### Assignment:
For this exercise, reproduce the entries below exactly, but only from the line containing "(107, 176) = (299, 445): none -> yellow lemon" through the line containing "(721, 246) = (605, 83): turquoise", both included.

___ Data for this exercise ___

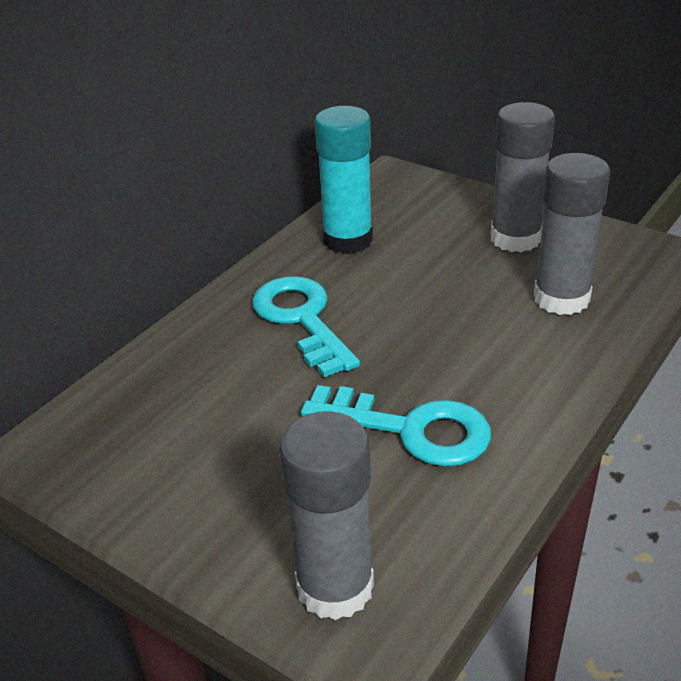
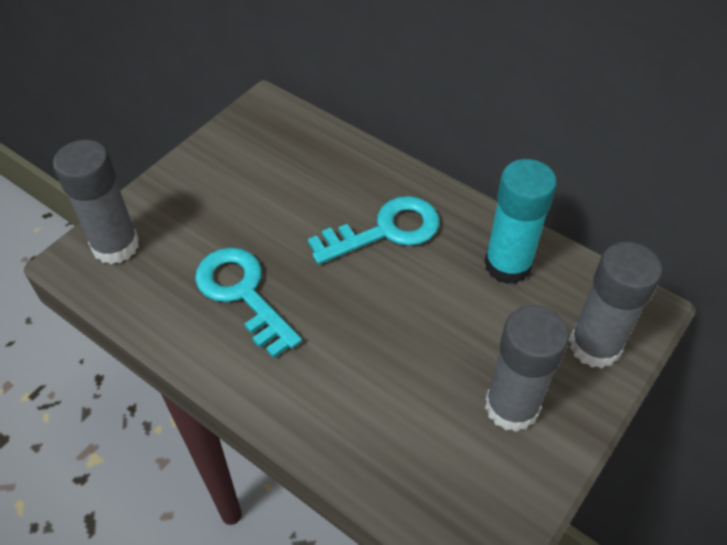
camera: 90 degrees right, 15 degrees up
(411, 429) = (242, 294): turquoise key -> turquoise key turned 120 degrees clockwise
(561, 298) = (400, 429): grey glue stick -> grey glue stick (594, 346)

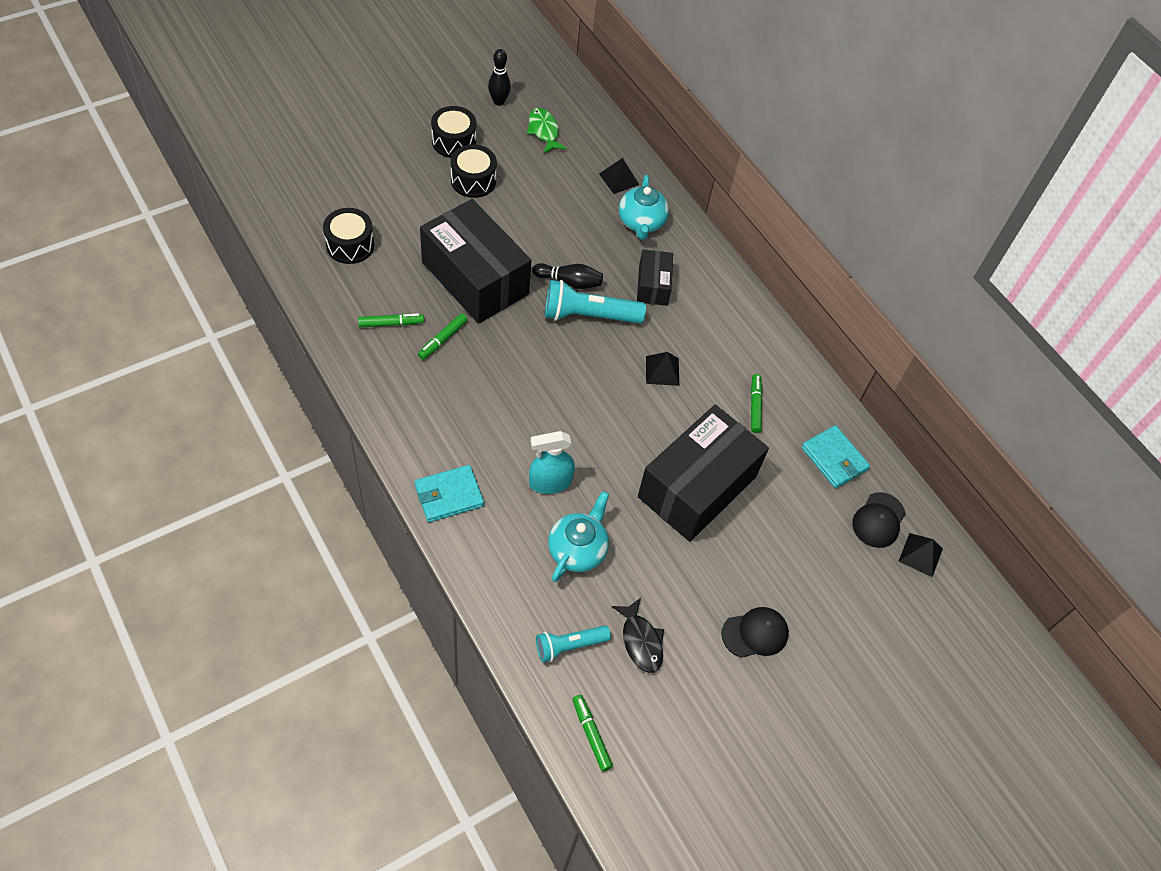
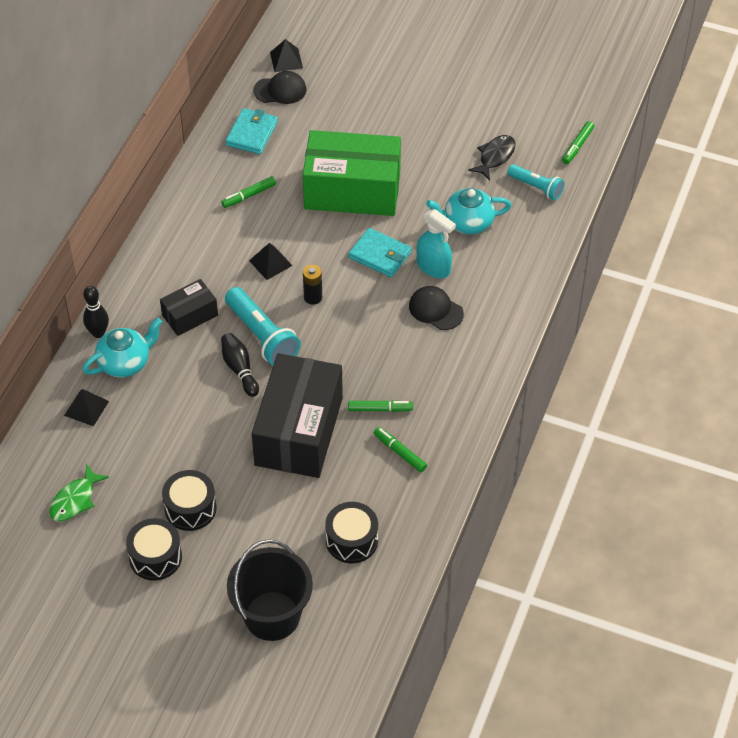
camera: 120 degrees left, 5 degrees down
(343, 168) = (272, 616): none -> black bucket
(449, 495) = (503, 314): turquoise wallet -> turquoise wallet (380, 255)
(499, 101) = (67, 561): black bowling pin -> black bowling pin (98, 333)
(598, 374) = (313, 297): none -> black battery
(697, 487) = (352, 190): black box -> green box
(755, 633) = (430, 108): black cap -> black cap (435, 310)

___
___ Data for this exercise ___

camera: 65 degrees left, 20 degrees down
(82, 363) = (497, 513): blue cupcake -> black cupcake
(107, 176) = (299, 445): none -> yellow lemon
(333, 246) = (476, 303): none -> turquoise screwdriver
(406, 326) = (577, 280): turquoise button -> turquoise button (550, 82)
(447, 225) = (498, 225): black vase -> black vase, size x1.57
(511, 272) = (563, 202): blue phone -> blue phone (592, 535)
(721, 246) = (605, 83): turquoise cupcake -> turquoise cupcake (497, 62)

___

### Response:
(107, 176) = (299, 445): none -> yellow lemon
(333, 246) = (476, 303): none -> turquoise screwdriver
(406, 326) = (577, 280): turquoise button -> turquoise button (550, 82)
(447, 225) = (498, 225): black vase -> black vase, size x1.57
(511, 272) = (563, 202): blue phone -> blue phone (592, 535)
(721, 246) = (605, 83): turquoise cupcake -> turquoise cupcake (497, 62)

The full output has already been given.